**** SUPPLIED DATA
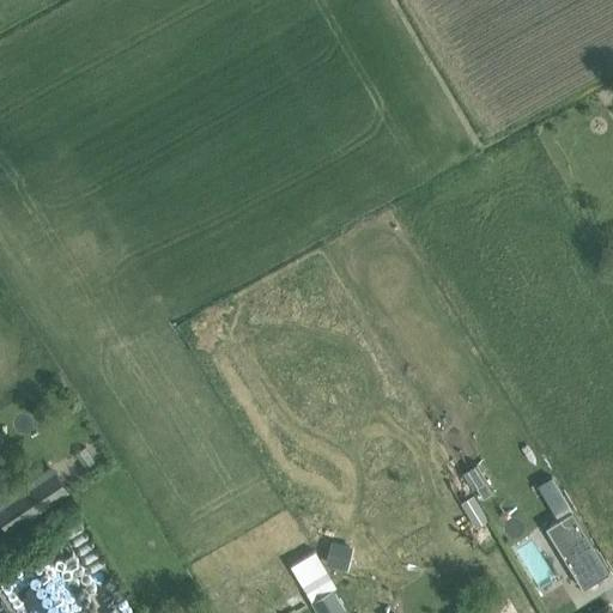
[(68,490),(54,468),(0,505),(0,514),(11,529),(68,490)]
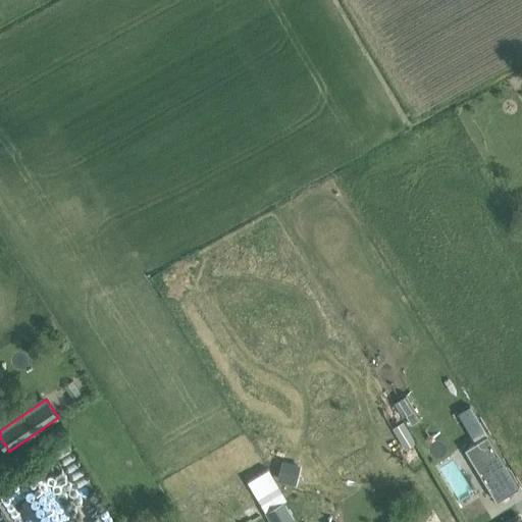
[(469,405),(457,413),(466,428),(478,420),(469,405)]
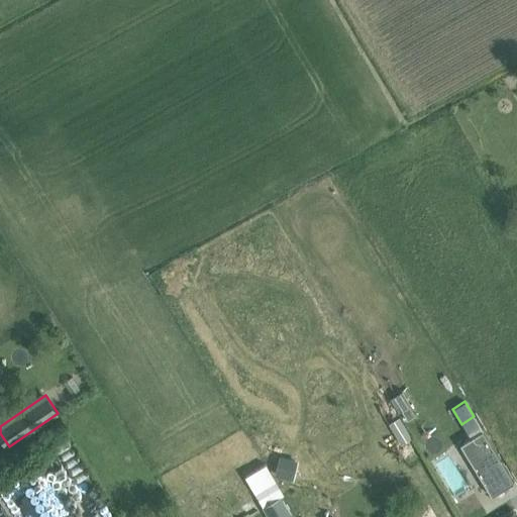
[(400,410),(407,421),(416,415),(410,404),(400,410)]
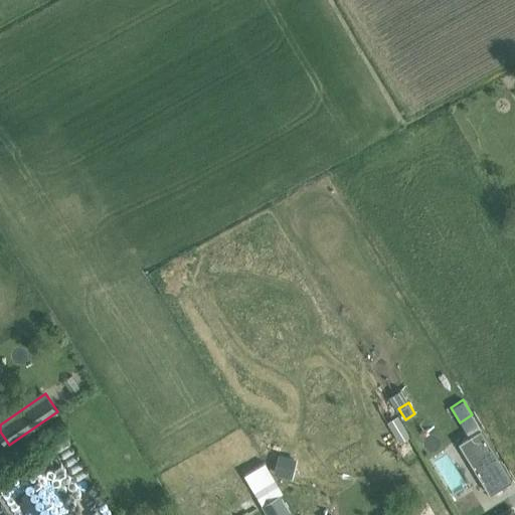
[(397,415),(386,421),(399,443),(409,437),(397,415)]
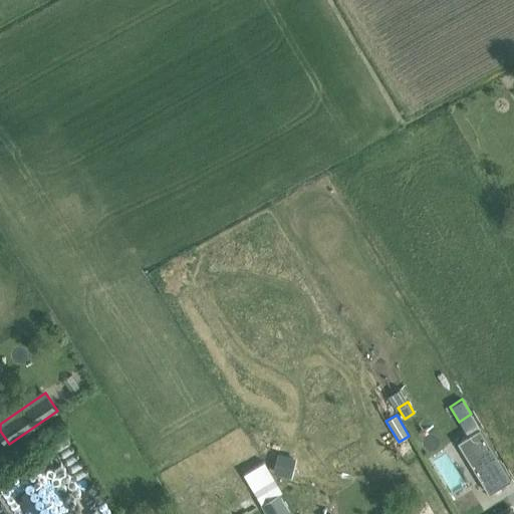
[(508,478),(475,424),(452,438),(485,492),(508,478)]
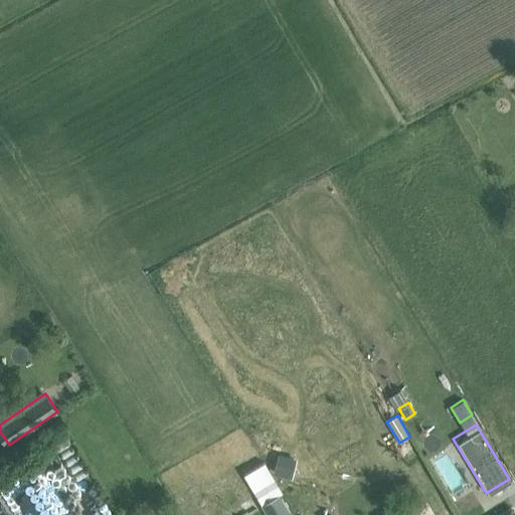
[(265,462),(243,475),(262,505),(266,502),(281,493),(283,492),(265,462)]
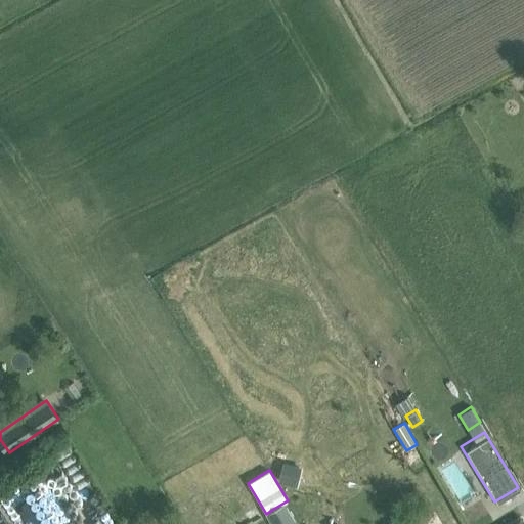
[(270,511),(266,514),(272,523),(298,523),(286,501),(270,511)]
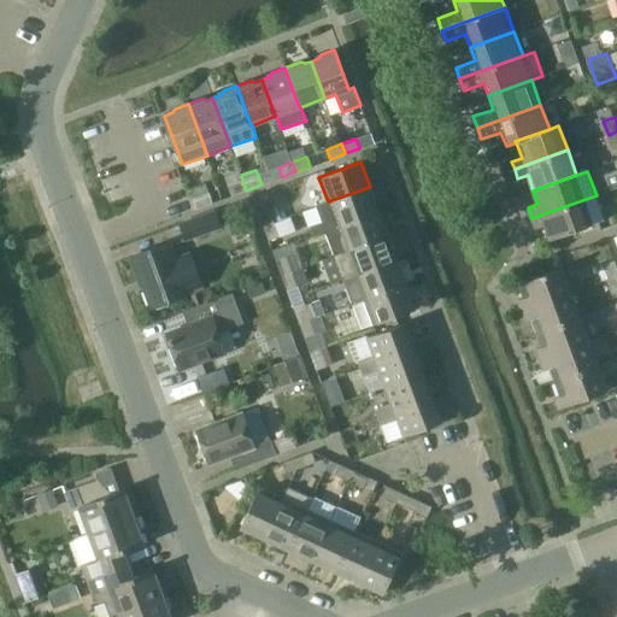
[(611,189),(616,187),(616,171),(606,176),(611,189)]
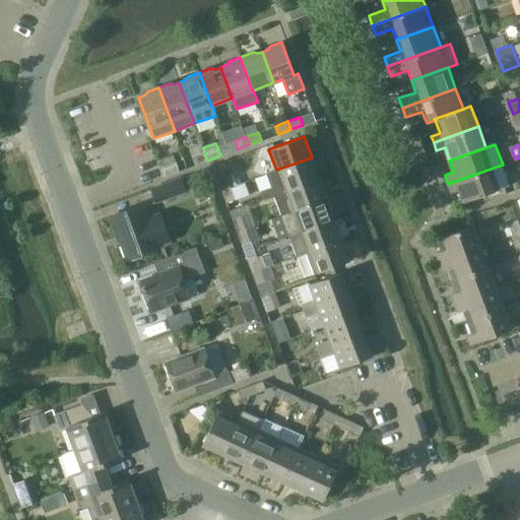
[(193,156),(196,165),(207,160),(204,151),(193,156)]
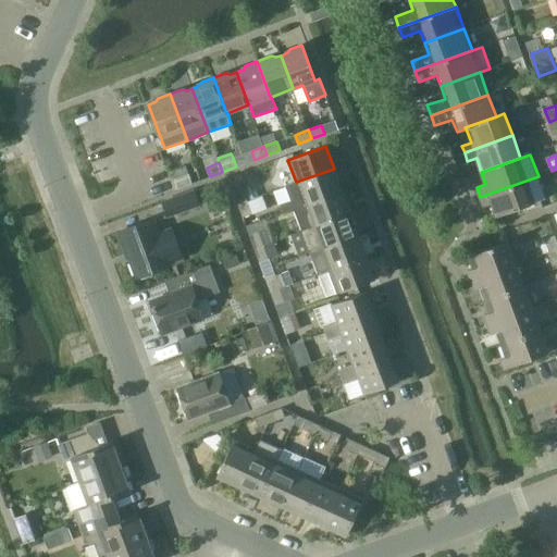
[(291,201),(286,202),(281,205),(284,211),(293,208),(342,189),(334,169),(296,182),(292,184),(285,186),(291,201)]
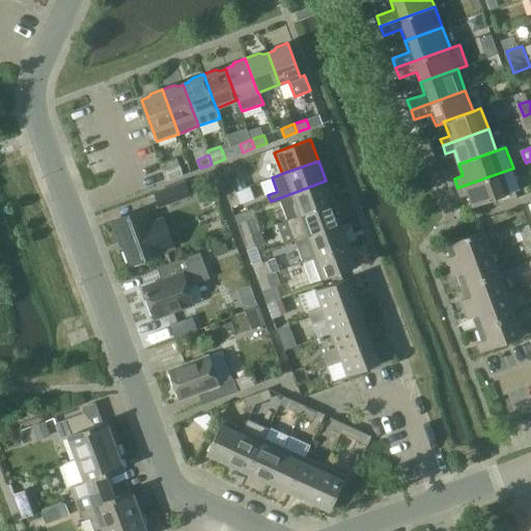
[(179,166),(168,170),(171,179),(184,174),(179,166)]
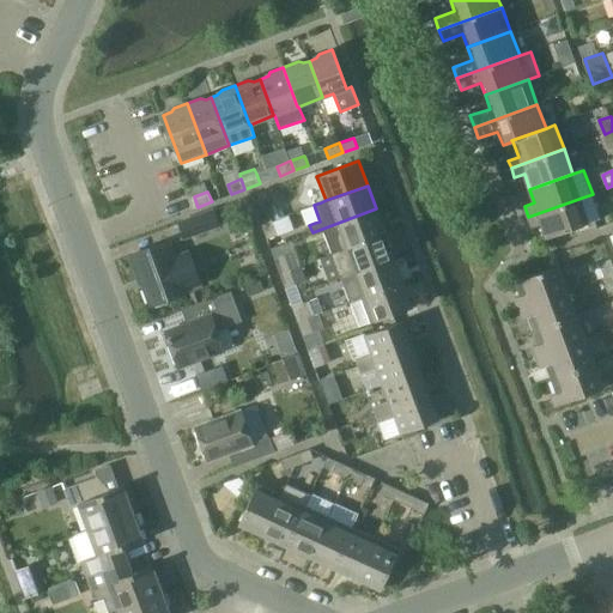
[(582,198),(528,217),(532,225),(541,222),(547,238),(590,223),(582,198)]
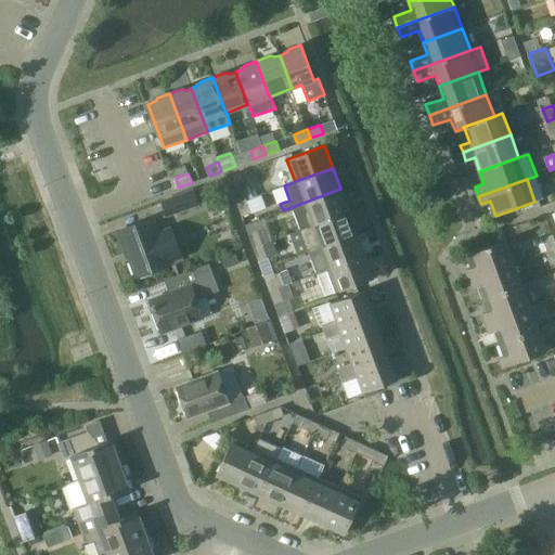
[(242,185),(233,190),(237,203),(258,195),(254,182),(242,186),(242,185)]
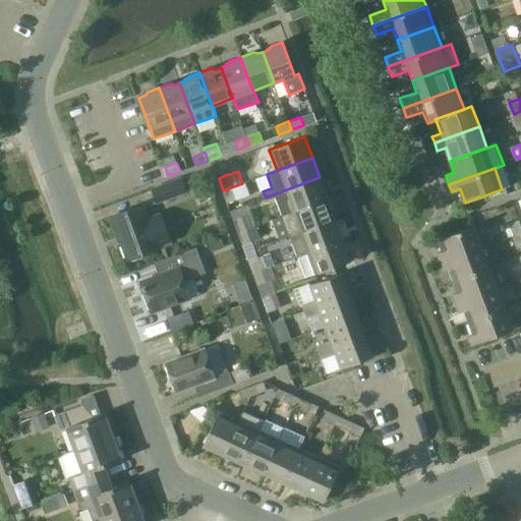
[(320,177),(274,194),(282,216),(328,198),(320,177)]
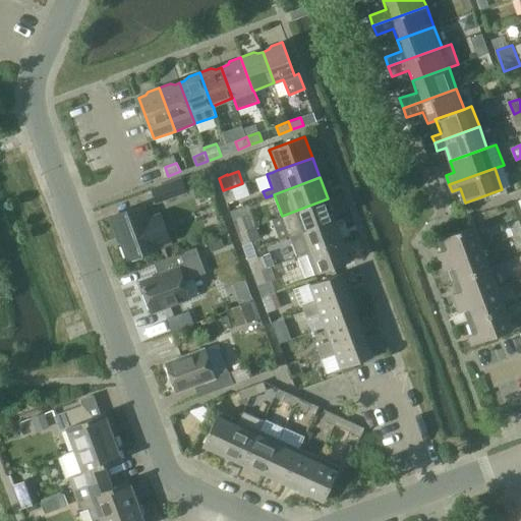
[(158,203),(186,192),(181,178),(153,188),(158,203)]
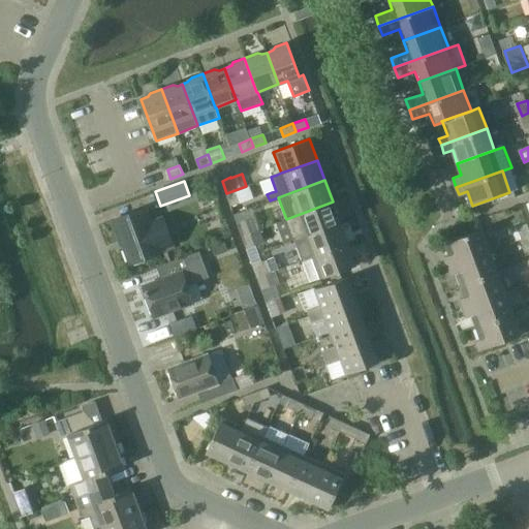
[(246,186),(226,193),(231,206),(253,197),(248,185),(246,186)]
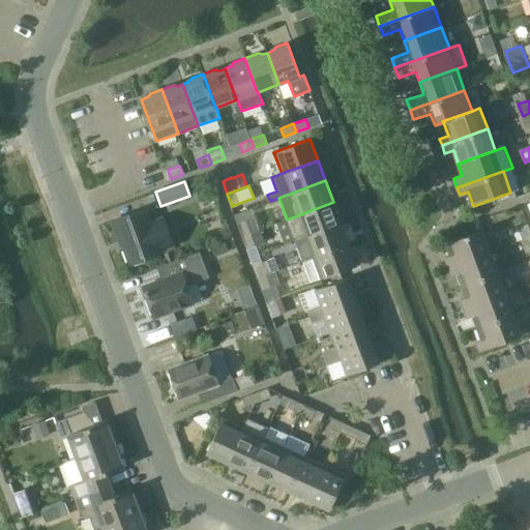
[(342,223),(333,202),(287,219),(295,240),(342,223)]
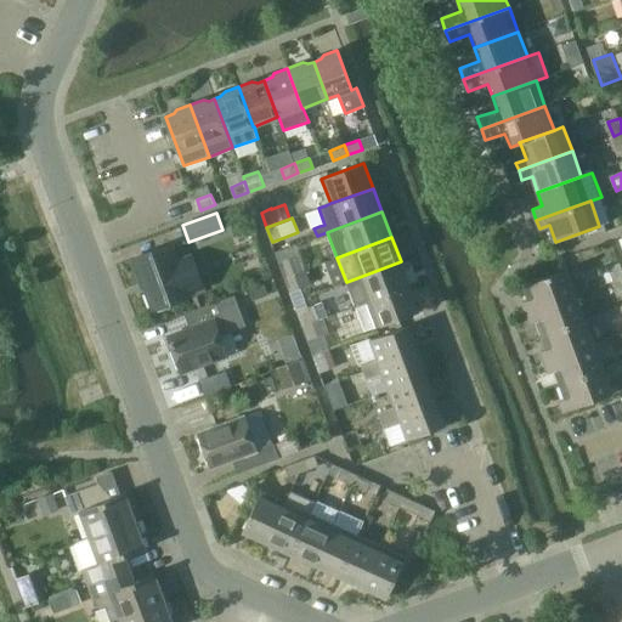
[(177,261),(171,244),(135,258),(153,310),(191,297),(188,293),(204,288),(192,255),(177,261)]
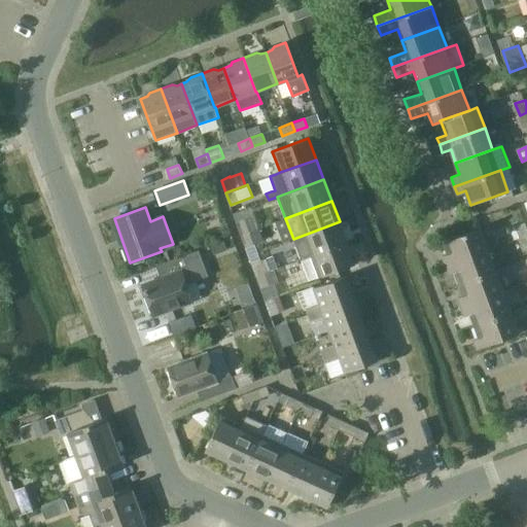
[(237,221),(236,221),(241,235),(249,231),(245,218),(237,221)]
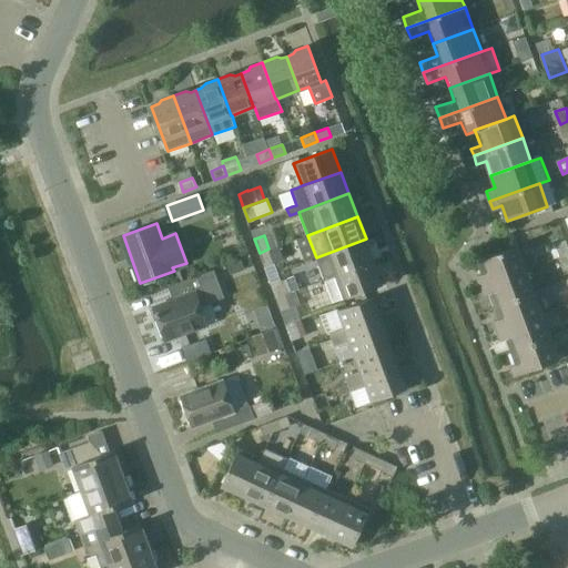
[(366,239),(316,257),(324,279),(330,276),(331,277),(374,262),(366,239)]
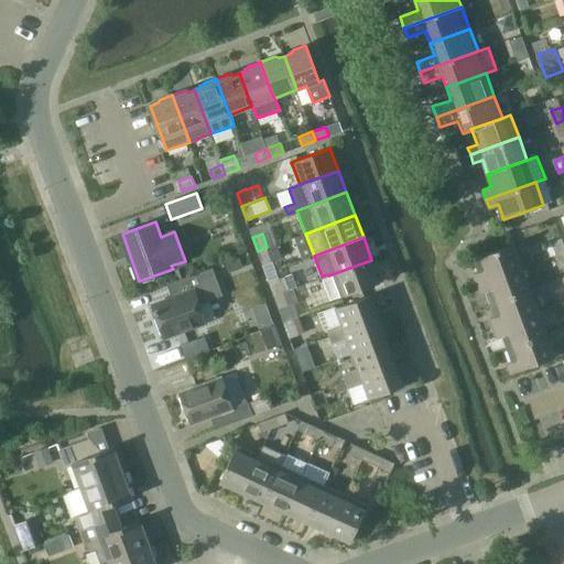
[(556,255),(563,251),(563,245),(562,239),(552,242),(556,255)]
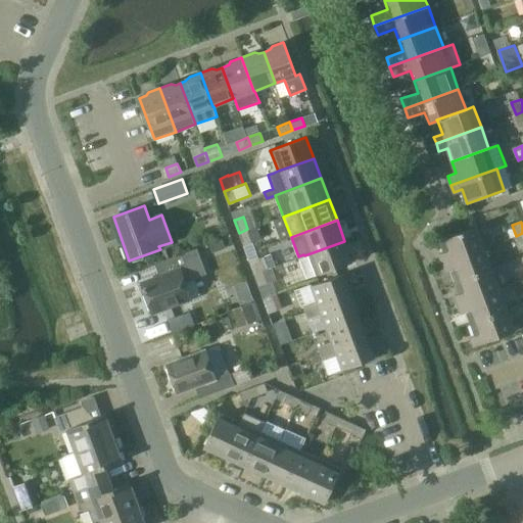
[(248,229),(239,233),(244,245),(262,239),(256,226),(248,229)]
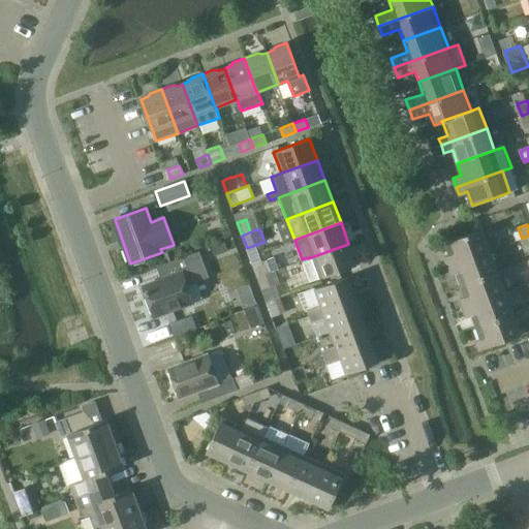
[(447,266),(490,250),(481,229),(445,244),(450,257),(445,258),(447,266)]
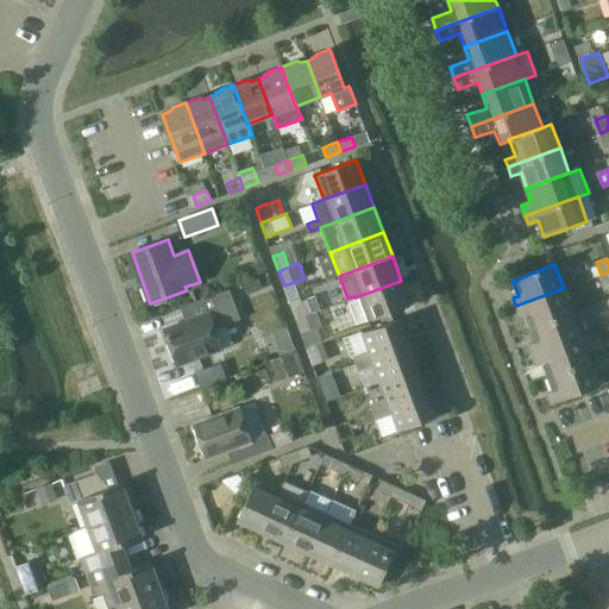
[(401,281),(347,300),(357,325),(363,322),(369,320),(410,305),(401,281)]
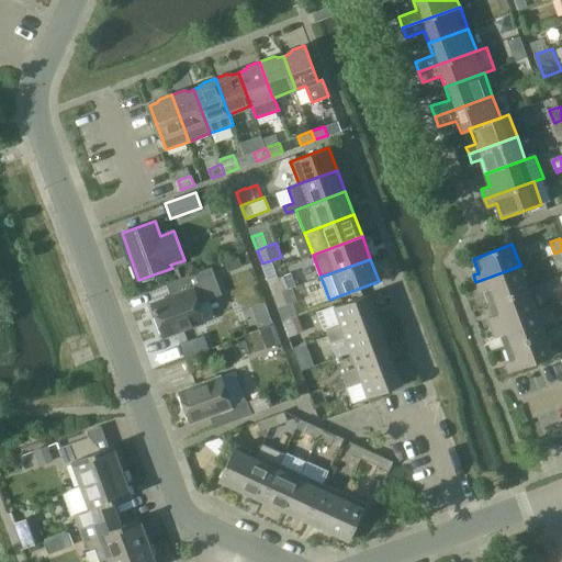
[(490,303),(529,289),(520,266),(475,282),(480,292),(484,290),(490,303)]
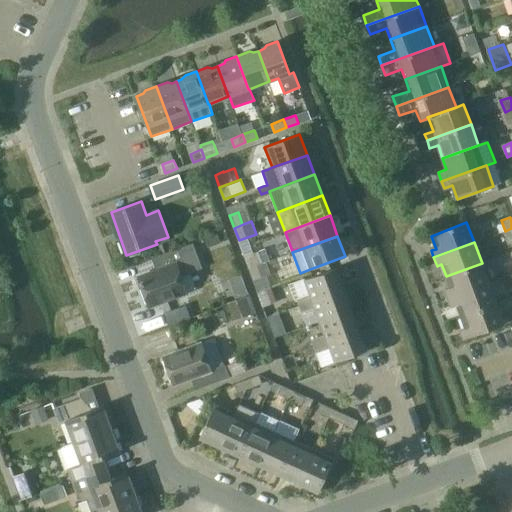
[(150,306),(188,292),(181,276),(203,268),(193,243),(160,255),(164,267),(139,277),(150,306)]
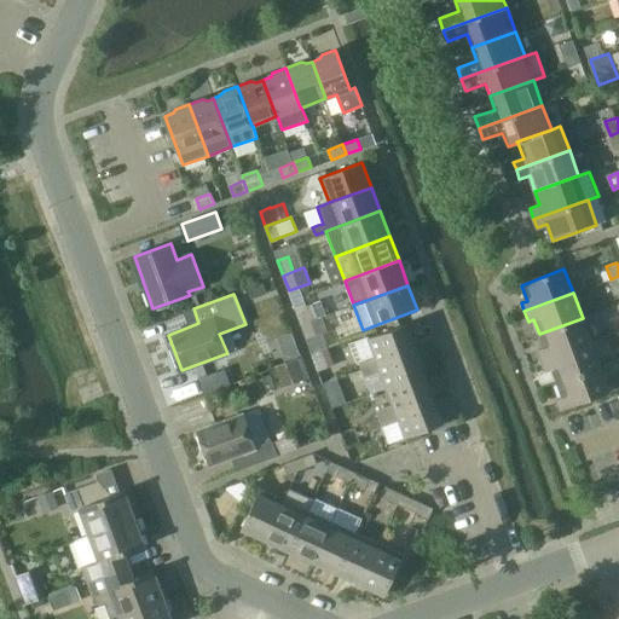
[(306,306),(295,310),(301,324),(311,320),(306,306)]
********
**TO DO**
The answer should consist of all the records, duplicated exactly, with no images included.

**YOUR SOLUTION**
[(68,490),(54,468),(0,505),(0,514),(11,529),(68,490)]
[(469,405),(457,413),(466,428),(478,420),(469,405)]
[(400,410),(407,421),(416,415),(410,404),(400,410)]
[(397,415),(386,421),(399,443),(409,437),(397,415)]
[(508,478),(475,424),(452,438),(485,492),(508,478)]
[(265,462),(243,475),(262,505),(266,502),(281,493),(283,492),(265,462)]
[(270,511),(266,514),(272,523),(298,523),(286,501),(270,511)]
[(611,189),(616,187),(616,171),(606,176),(611,189)]
[(193,156),(196,165),(207,160),(204,151),(193,156)]
[(291,201),(286,202),(281,205),(284,211),(293,208),(342,189),(334,169),(296,182),(292,184),(285,186),(291,201)]
[(179,166),(168,170),(171,179),(184,174),(179,166)]
[(582,198),(528,217),(532,225),(541,222),(547,238),(590,223),(582,198)]
[(242,185),(233,190),(237,203),(258,195),(254,182),(242,186),(242,185)]
[(320,177),(274,194),(282,216),(328,198),(320,177)]
[(158,203),(186,192),(181,178),(153,188),(158,203)]
[(246,186),(226,193),(231,206),(253,197),(248,185),(246,186)]
[(342,223),(333,202),(287,219),(295,240),(342,223)]
[(177,261),(171,244),(135,258),(153,310),(191,297),(188,293),(204,288),(192,255),(177,261)]
[(237,221),(236,221),(241,235),(249,231),(245,218),(237,221)]
[(366,239),(316,257),(324,279),(330,276),(331,277),(374,262),(366,239)]
[(556,255),(563,251),(563,245),(562,239),(552,242),(556,255)]
[(248,229),(239,233),(244,245),(262,239),(256,226),(248,229)]
[(447,266),(490,250),(481,229),(445,244),(450,257),(445,258),(447,266)]
[(401,281),(347,300),(357,325),(363,322),(369,320),(410,305),(401,281)]
[(490,303),(529,289),(520,266),(475,282),(480,292),(484,290),(490,303)]
[(150,306),(188,292),(181,276),(203,268),(193,243),(160,255),(164,267),(139,277),(150,306)]
[(306,306),(295,310),(301,324),(311,320),(306,306)]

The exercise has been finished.